[Collected data]
******************************

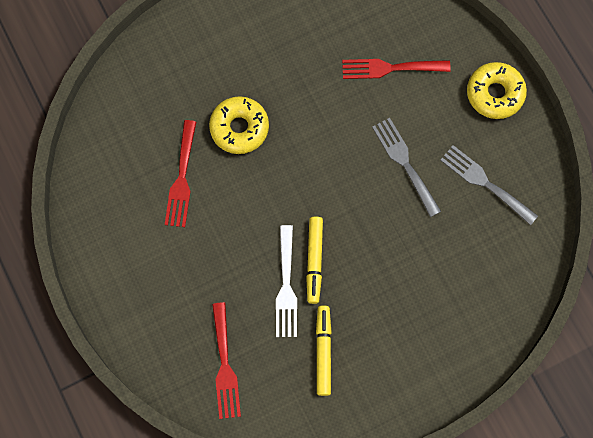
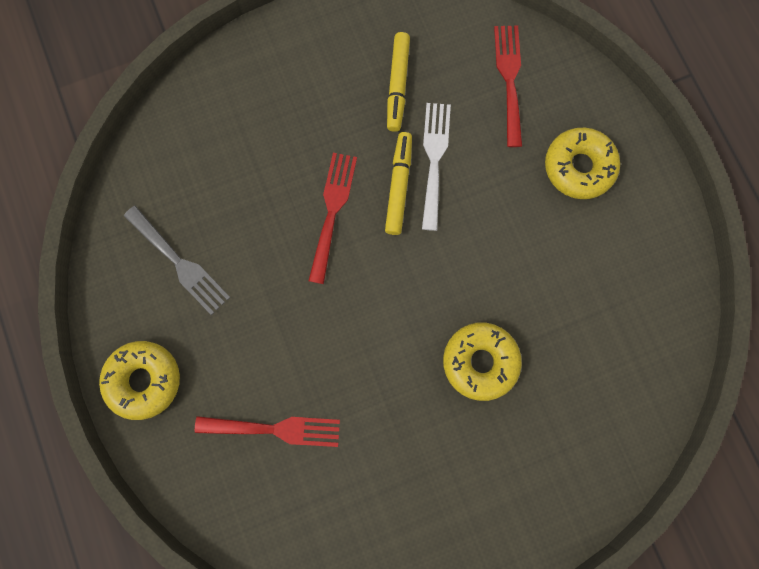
camera: 175 degrees left, 5 degrees up
(163, 290) = (578, 167): none -> yellow donut
(182, 179) = (555, 300): red fork -> red fork (332, 211)
(404, 163) = (275, 297): grey fork -> none

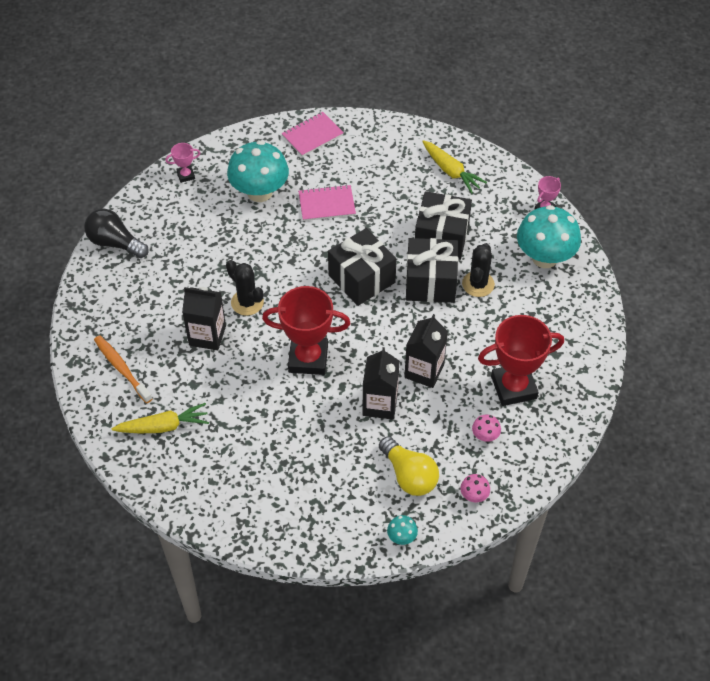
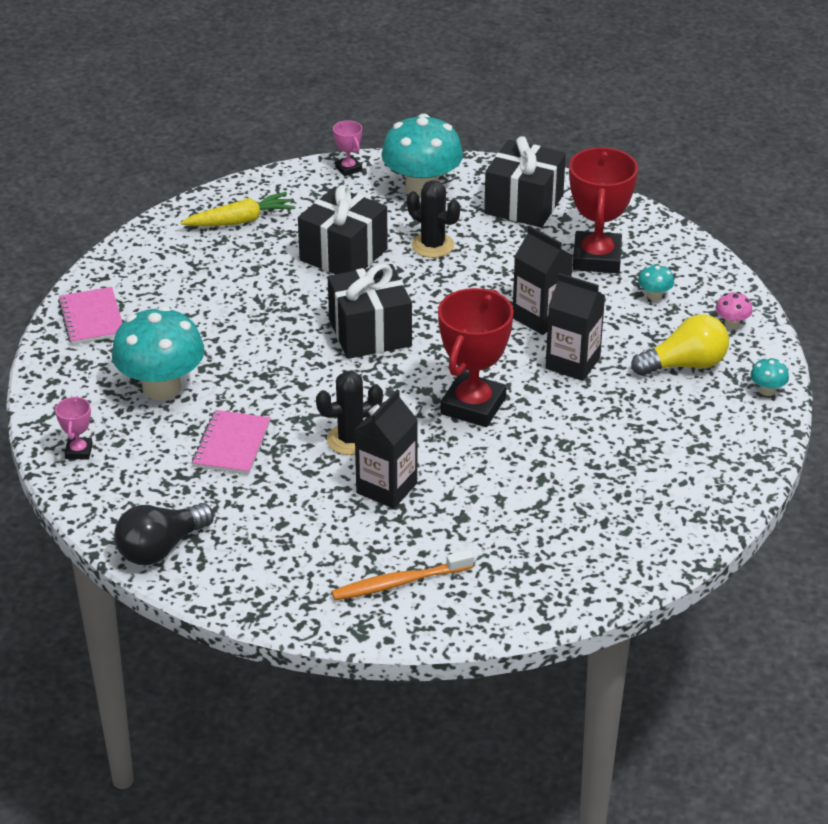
camera: 70 degrees left, 15 degrees down
(163, 426) = (518, 559): yellow carrot -> none
(327, 204) = (225, 333): pink notebook -> pink notebook (232, 444)
(430, 282) = (408, 280): black gift -> black gift (524, 204)
(485, 436) = (654, 295): pink mushroom -> turquoise mushroom

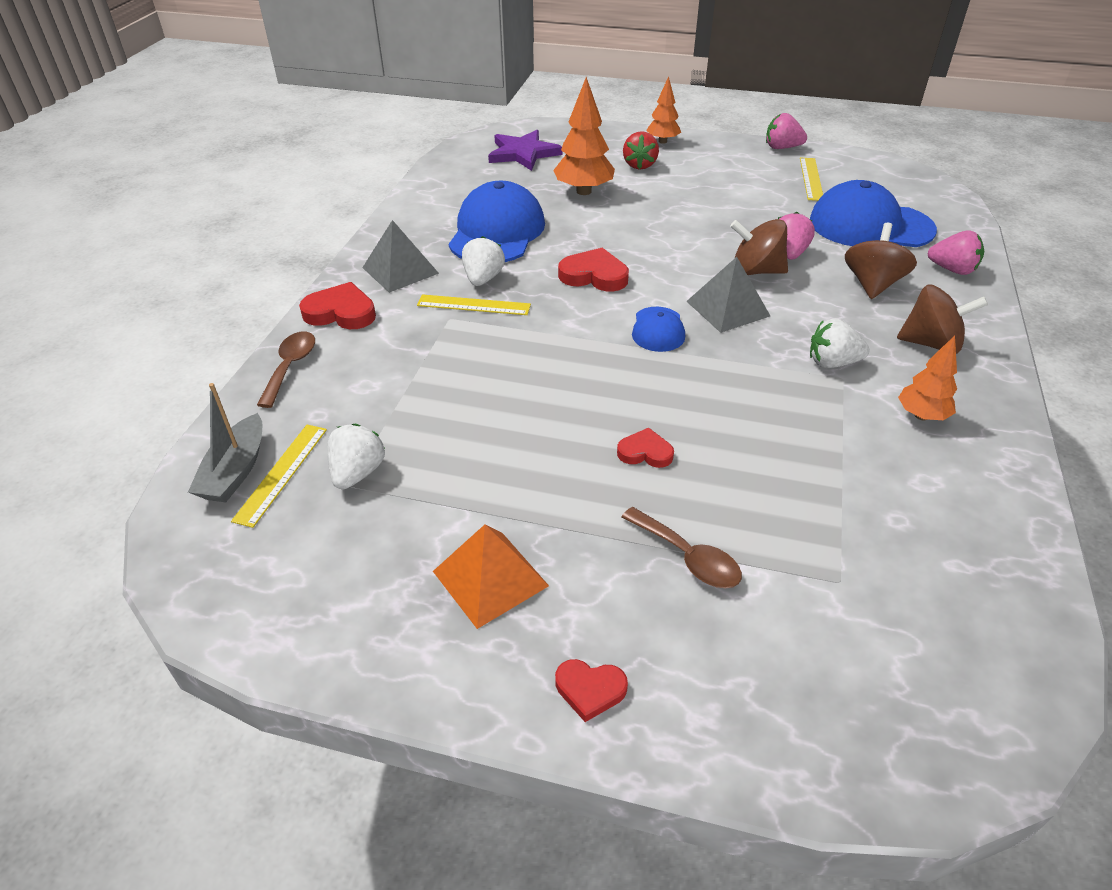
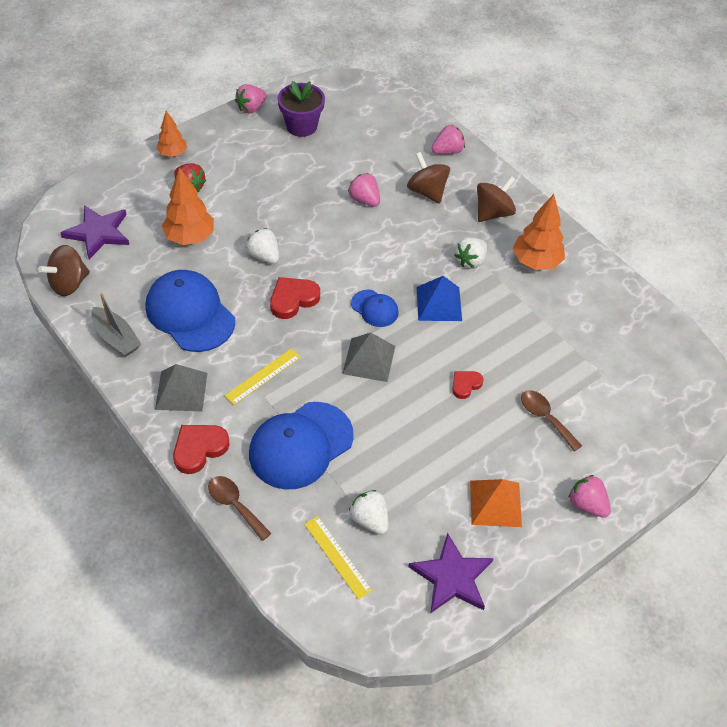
camera: 55 degrees left, 10 degrees up
(236, 470) = (314, 579): grey boat -> grey boat (116, 338)
(330, 595) = (452, 577): none -> purple star
(483, 279) = (238, 354): white strawberry -> white strawberry (264, 256)
(590, 690) = (587, 504): red heart -> pink strawberry
(688, 557) = (545, 418): brown spoon -> brown spoon turned 120 degrees counterclockwise
(728, 308) = (386, 265): grey pyramid -> grey pyramid (369, 359)
(733, 370) = (439, 303): none -> blue pyramid
(755, 271) = (365, 227): brown spinning top -> brown spinning top (69, 284)
(811, 179) = (301, 126): yellow ruler -> purple flower pot
(870, 225) = (376, 145): blue cap -> blue cap (301, 445)
(921, 415) = (536, 262): orange tree -> orange tree, size x1.60

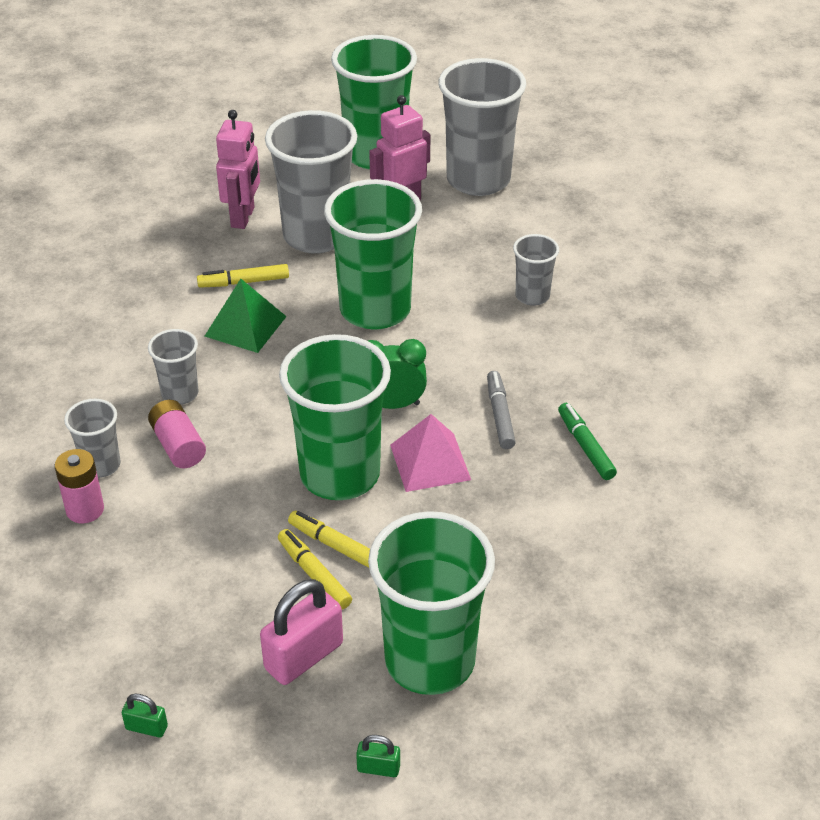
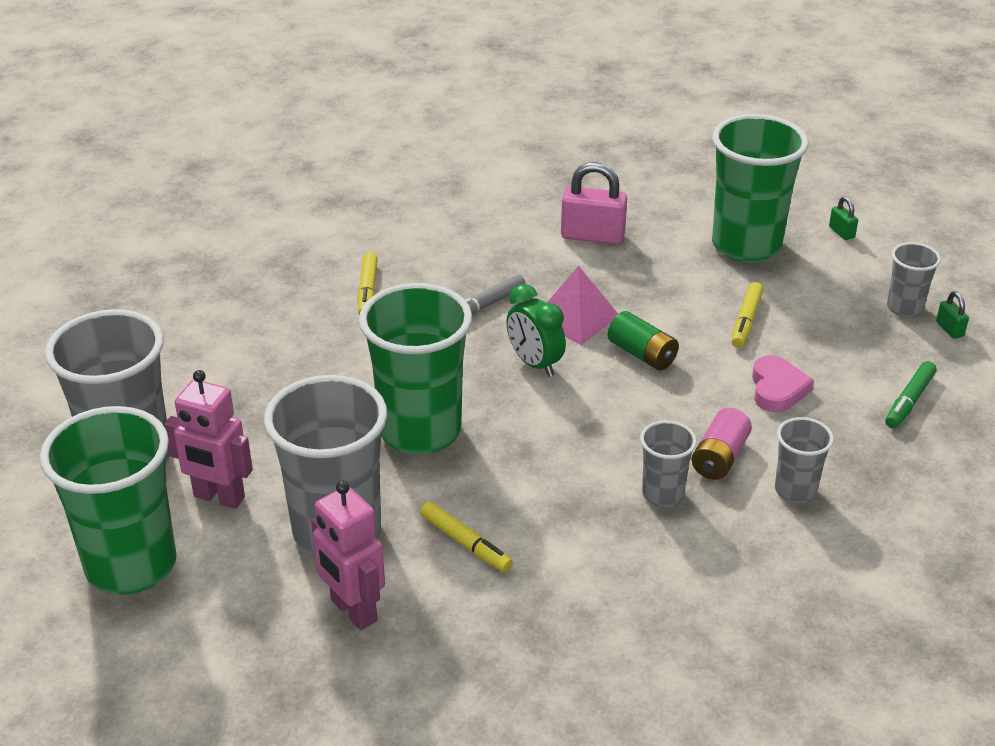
camera: 125 degrees left, 5 degrees down
(85, 509) = (846, 469): pink battery -> none
(210, 532) = (777, 389): none -> pink heart
(243, 217) = (353, 611): pink robot -> pink robot turned 105 degrees counterclockwise
(245, 326) = (530, 504): green pyramid -> none
(304, 656) = (812, 294): pink padlock -> pink padlock (592, 236)
(335, 546) = (710, 323): yellow marker -> yellow marker (367, 291)
(340, 474) = (642, 354): green cup -> green battery
(532, 296) = (309, 347): grey cup -> grey cup (904, 308)
(585, 446) = (476, 255): green marker -> green marker (909, 401)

******************************

#### Work item
Answer with a single number, the count of lines in the data that contain "counterclockwise".

#### Solution to the exercise
2